TASK OBJECTIVE
Could you transcribe exactly the lines below, from the line with "second_place: [502, 429, 610, 533]" through the line with "new: mouse (purple)", and nothing else, leaving out the pictures?

==== MATERIAL SHOWN ====

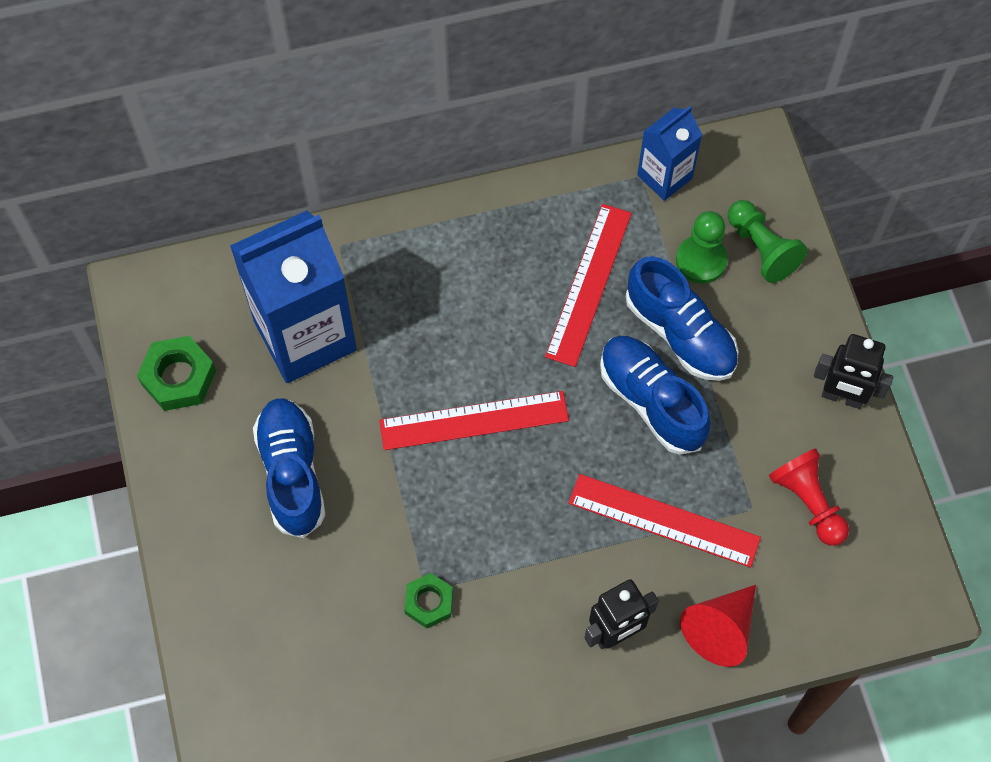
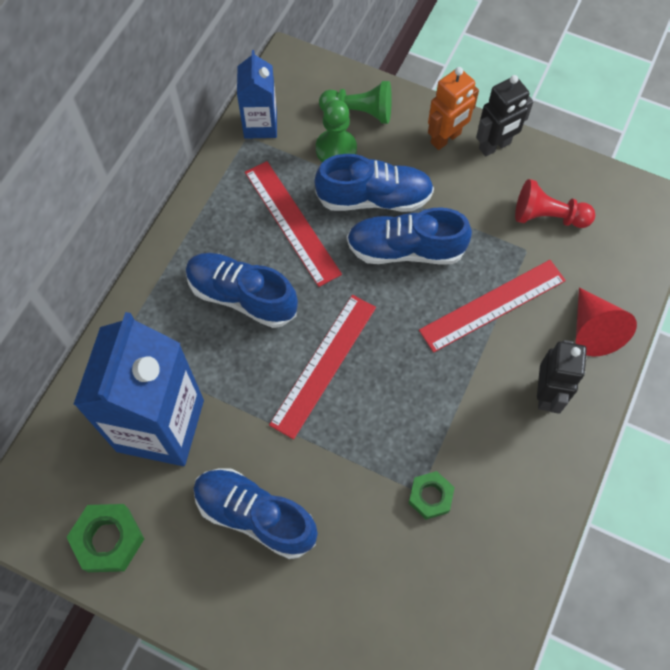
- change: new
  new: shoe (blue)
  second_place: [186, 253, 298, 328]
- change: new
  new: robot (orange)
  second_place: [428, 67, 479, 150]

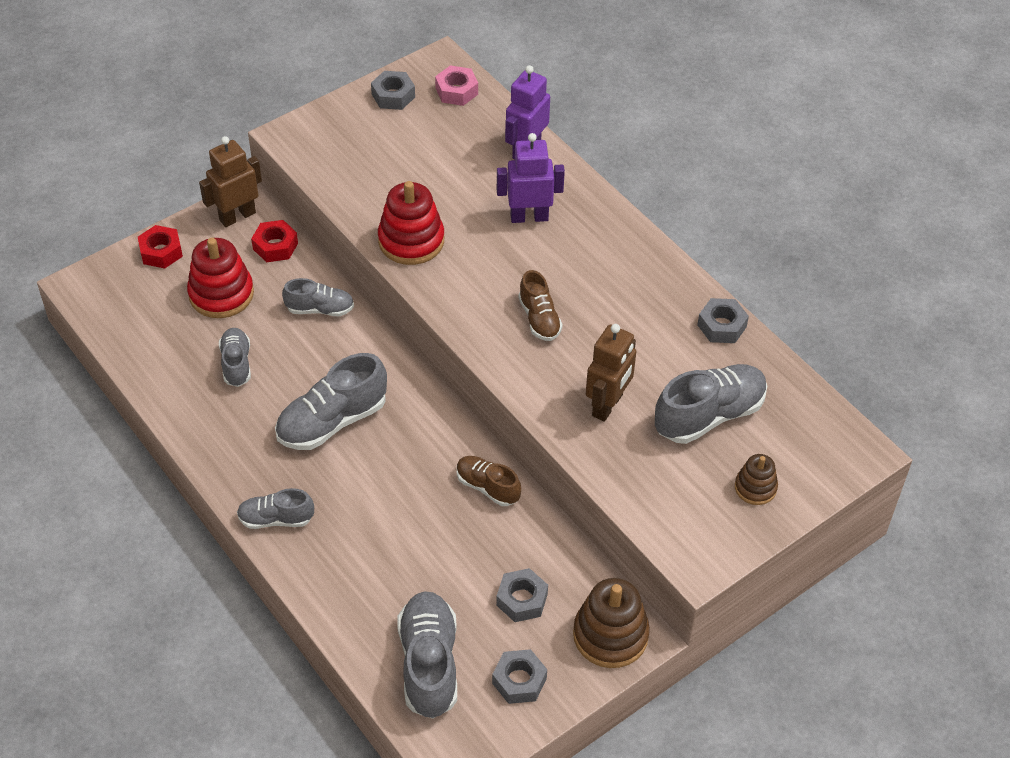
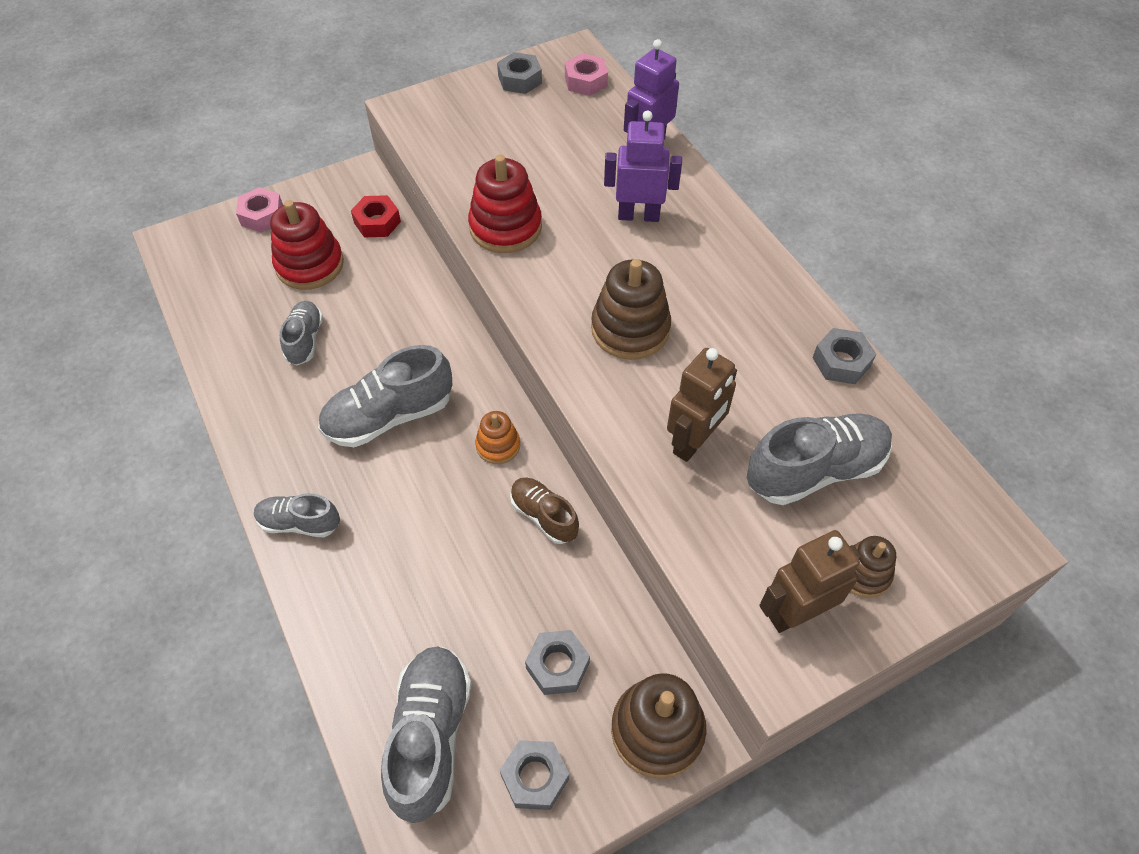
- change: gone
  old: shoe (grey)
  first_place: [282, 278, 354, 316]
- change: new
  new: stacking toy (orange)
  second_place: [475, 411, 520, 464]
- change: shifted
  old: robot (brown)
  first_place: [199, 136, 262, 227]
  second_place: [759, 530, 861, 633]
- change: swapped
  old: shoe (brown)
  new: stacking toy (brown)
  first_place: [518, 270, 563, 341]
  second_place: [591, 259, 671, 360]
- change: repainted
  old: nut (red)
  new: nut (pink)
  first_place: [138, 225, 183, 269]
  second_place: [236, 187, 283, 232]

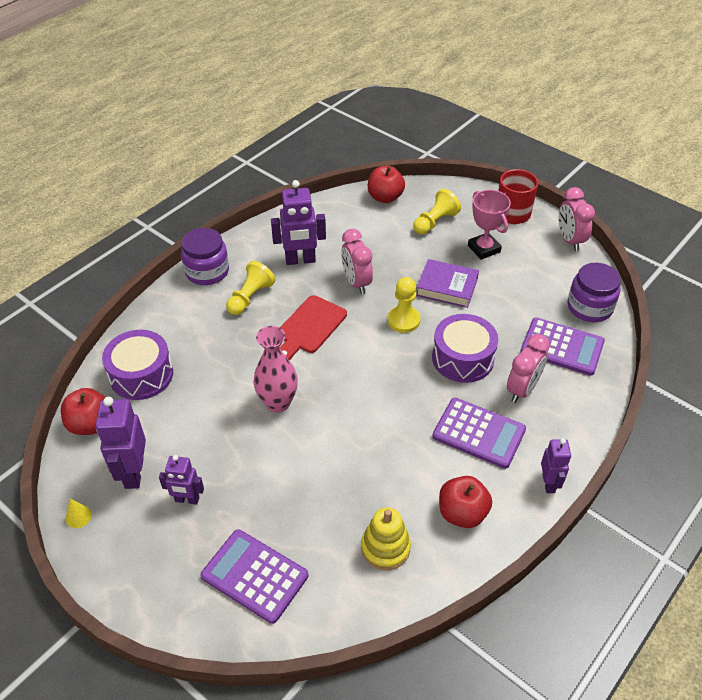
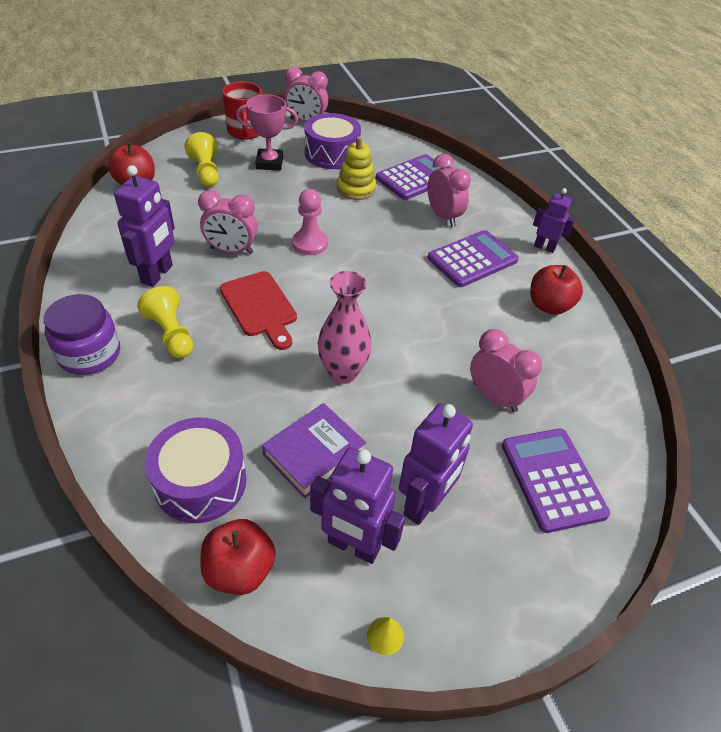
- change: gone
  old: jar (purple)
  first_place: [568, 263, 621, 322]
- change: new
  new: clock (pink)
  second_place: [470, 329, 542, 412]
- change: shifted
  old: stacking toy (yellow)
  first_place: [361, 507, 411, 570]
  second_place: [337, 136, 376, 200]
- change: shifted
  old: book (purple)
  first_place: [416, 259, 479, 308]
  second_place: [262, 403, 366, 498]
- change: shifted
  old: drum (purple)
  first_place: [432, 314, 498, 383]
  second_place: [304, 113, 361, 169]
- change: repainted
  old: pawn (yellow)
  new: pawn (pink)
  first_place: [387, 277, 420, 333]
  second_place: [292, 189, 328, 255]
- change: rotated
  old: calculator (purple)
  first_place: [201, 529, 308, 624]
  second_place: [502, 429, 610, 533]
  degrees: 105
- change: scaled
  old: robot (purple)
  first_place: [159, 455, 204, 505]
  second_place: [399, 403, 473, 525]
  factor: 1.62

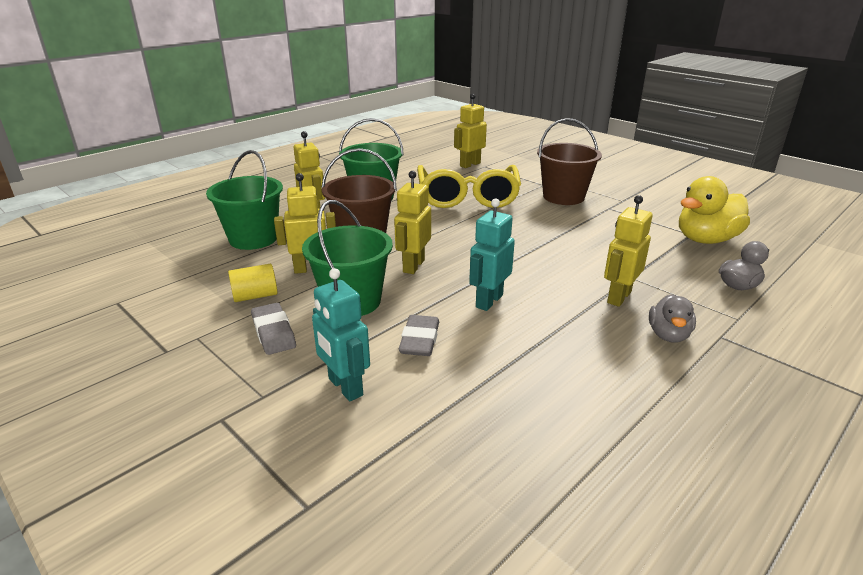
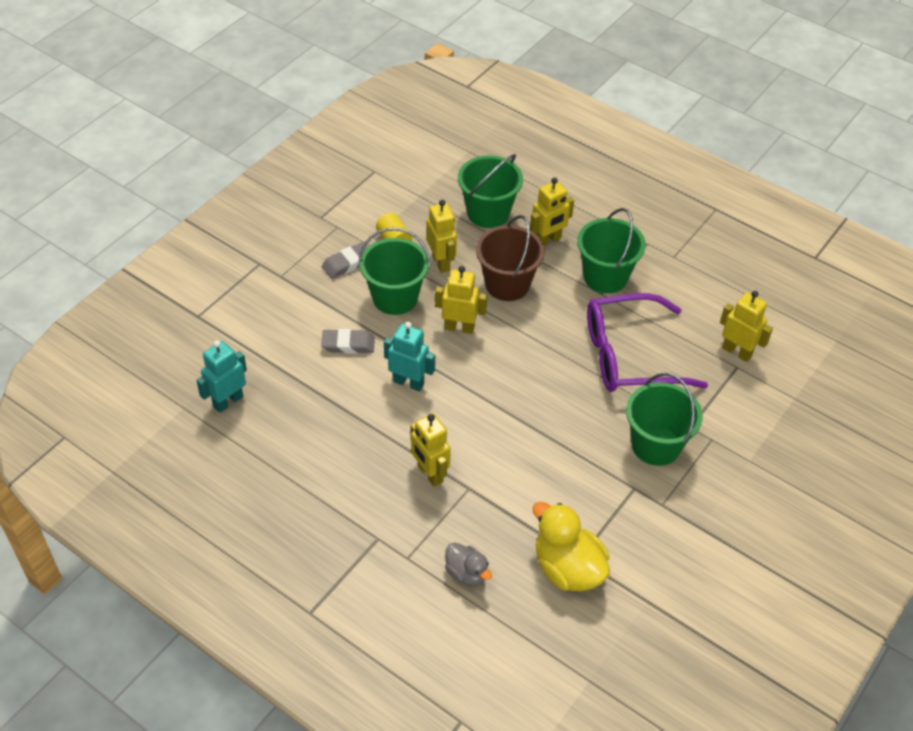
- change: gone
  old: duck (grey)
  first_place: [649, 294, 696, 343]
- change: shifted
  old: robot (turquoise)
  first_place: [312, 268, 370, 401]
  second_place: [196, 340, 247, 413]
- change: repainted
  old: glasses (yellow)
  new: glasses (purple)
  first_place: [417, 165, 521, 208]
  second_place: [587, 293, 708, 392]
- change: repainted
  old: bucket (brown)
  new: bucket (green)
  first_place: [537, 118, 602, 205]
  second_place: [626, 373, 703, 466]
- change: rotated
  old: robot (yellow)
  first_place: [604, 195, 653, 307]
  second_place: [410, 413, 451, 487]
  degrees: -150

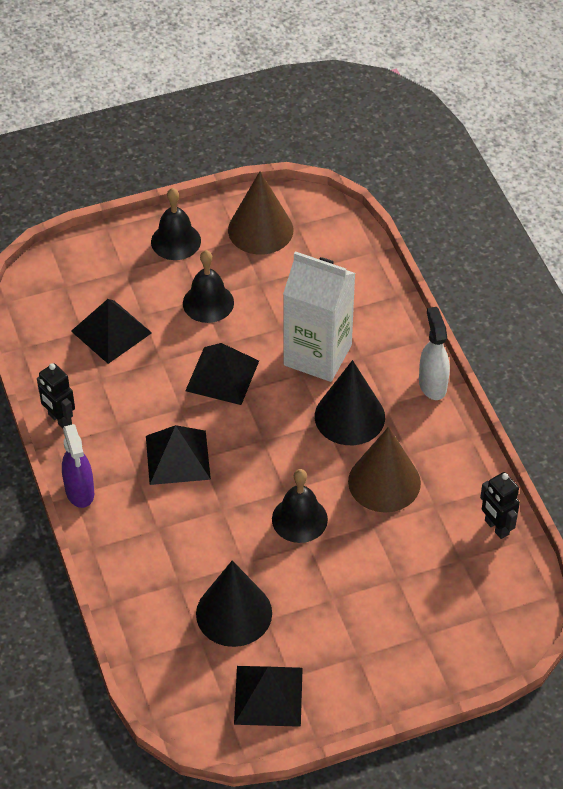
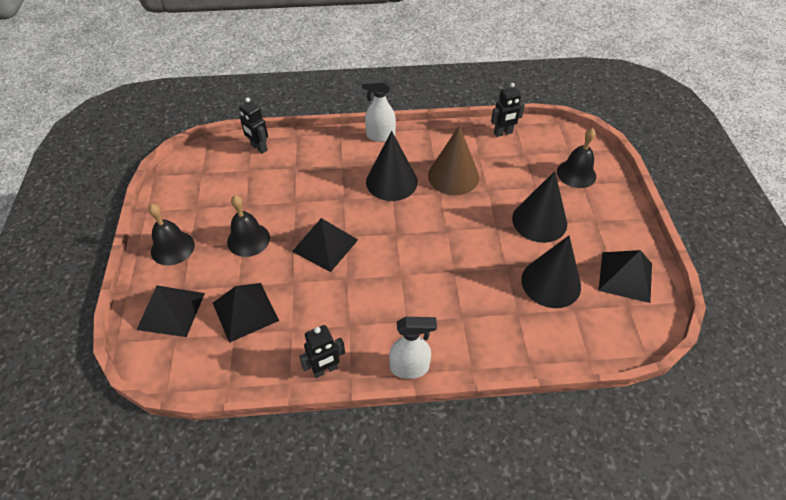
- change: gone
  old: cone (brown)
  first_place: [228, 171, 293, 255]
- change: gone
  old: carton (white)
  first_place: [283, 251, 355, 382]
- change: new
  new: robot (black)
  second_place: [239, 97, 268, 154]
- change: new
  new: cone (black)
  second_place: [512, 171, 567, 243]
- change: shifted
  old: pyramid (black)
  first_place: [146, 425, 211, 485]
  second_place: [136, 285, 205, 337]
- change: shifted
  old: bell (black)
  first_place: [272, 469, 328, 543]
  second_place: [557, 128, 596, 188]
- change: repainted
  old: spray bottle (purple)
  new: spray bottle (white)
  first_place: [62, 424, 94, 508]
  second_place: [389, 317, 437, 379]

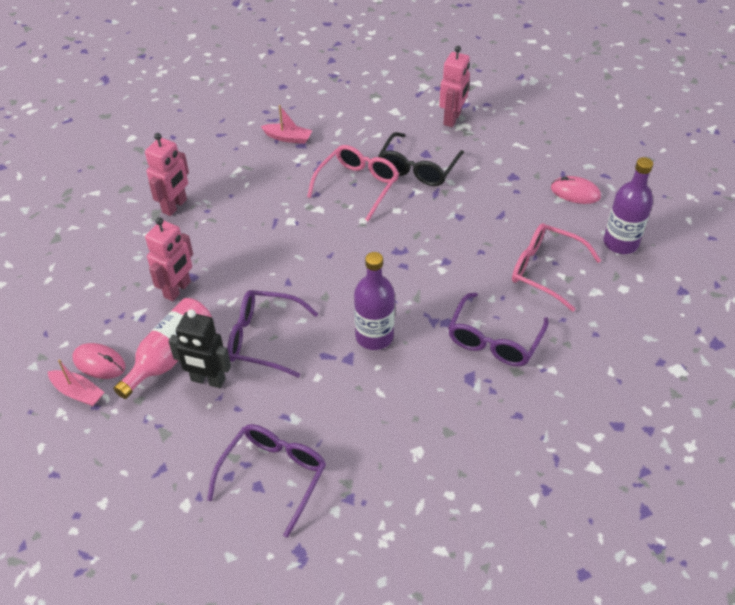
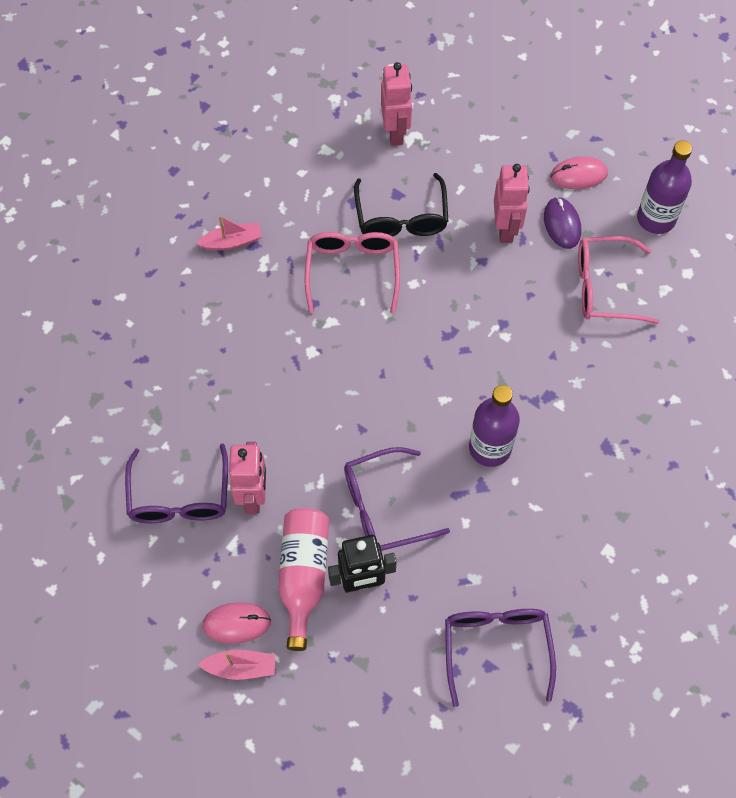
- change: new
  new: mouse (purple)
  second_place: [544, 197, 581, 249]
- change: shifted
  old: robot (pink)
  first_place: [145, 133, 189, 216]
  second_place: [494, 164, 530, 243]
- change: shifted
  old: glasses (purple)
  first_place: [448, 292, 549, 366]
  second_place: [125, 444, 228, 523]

====

SOLUTION FOR THIS EXERCISE
  second_place: [502, 429, 610, 533]
  degrees: 105
- change: scaled
  old: robot (purple)
  first_place: [159, 455, 204, 505]
  second_place: [399, 403, 473, 525]
  factor: 1.62

- change: gone
  old: duck (grey)
  first_place: [649, 294, 696, 343]
- change: shifted
  old: robot (turquoise)
  first_place: [312, 268, 370, 401]
  second_place: [196, 340, 247, 413]
- change: repainted
  old: glasses (yellow)
  new: glasses (purple)
  first_place: [417, 165, 521, 208]
  second_place: [587, 293, 708, 392]
- change: repainted
  old: bucket (brown)
  new: bucket (green)
  first_place: [537, 118, 602, 205]
  second_place: [626, 373, 703, 466]
- change: rotated
  old: robot (yellow)
  first_place: [604, 195, 653, 307]
  second_place: [410, 413, 451, 487]
  degrees: -150

- change: gone
  old: cone (brown)
  first_place: [228, 171, 293, 255]
- change: gone
  old: carton (white)
  first_place: [283, 251, 355, 382]
- change: new
  new: robot (black)
  second_place: [239, 97, 268, 154]
- change: new
  new: cone (black)
  second_place: [512, 171, 567, 243]
- change: shifted
  old: pyramid (black)
  first_place: [146, 425, 211, 485]
  second_place: [136, 285, 205, 337]
- change: shifted
  old: bell (black)
  first_place: [272, 469, 328, 543]
  second_place: [557, 128, 596, 188]
- change: repainted
  old: spray bottle (purple)
  new: spray bottle (white)
  first_place: [62, 424, 94, 508]
  second_place: [389, 317, 437, 379]

- change: new
  new: mouse (purple)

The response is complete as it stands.